- YOUR TASK
Without including any picture, write out the entries exactly as they stand.

- PROVIDED ENTRIES
[Start of Attachment]
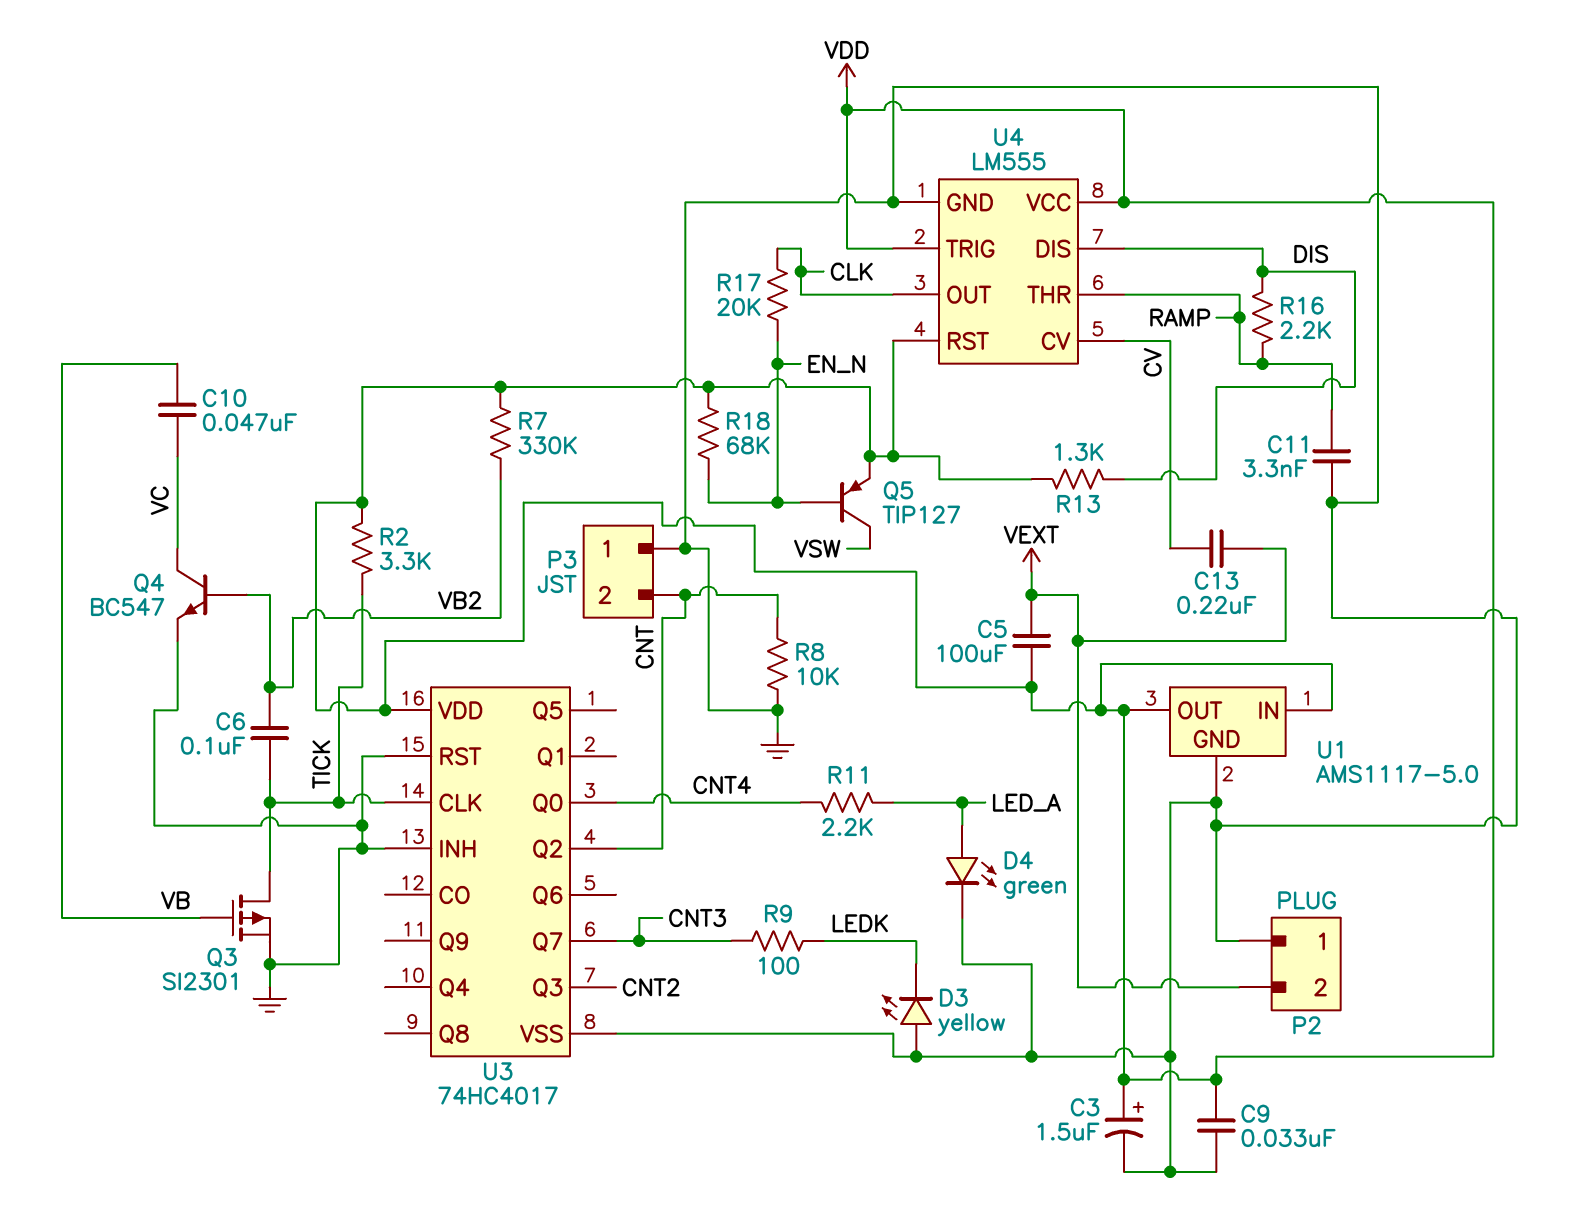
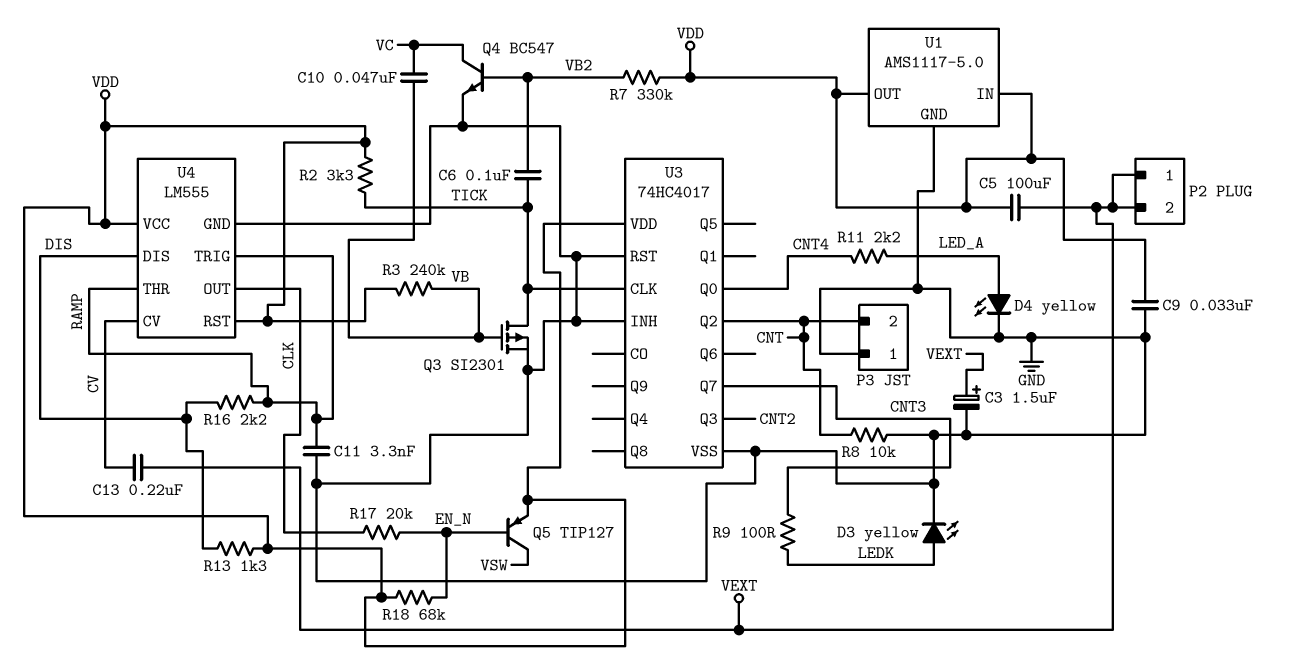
C3: 1.5uF (plus VDD, minus GND) -> 1.5uF (plus VEXT, minus GND)
D3: LED yellow (A GND, K LEDK) -> LED yellow (A LEDK, K GND)
D4: LED green (A LED_A, K GND) -> LED yellow (A LED_A, K GND)
P2 pin 1: GND -> VEXT
R3: none -> 240k (VB, VDD)
U4 pin TRIG: VDD -> RAMP

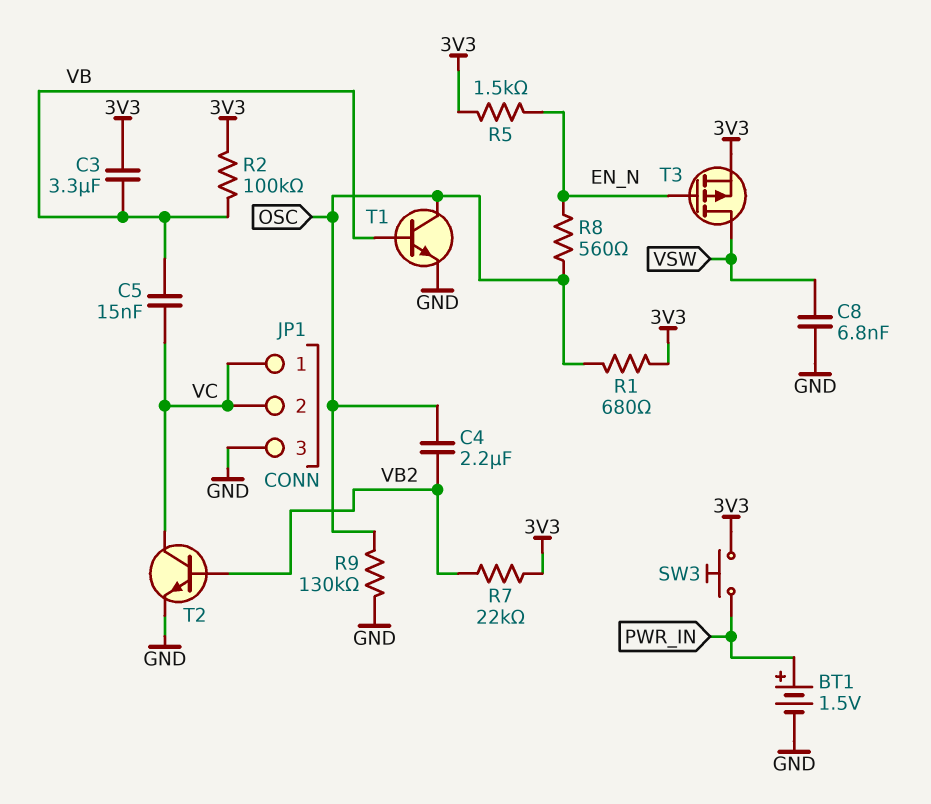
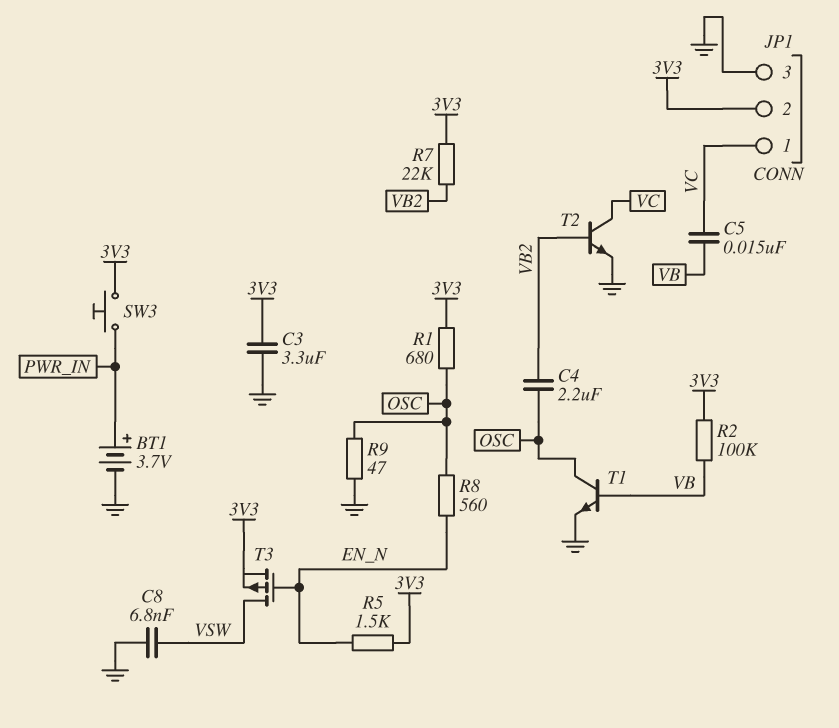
BT1: 1.5V (plus PWR_IN, minus GND) -> 3.7V (plus PWR_IN, minus GND)
C3: 3.3uF (3V3, VB) -> 3.3uF (3V3, GND)
JP1 pin 2: VC -> 3V3
R9: 130k (GND, OSC) -> 47 (GND, OSC)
[End of Attachment]
- RESPONSE AREA
C3: 1.5uF (plus VDD, minus GND) -> 1.5uF (plus VEXT, minus GND)
D3: LED yellow (A GND, K LEDK) -> LED yellow (A LEDK, K GND)
D4: LED green (A LED_A, K GND) -> LED yellow (A LED_A, K GND)
P2 pin 1: GND -> VEXT
R3: none -> 240k (VB, VDD)
U4 pin TRIG: VDD -> RAMP

BT1: 1.5V (plus PWR_IN, minus GND) -> 3.7V (plus PWR_IN, minus GND)
C3: 3.3uF (3V3, VB) -> 3.3uF (3V3, GND)
JP1 pin 2: VC -> 3V3
R9: 130k (GND, OSC) -> 47 (GND, OSC)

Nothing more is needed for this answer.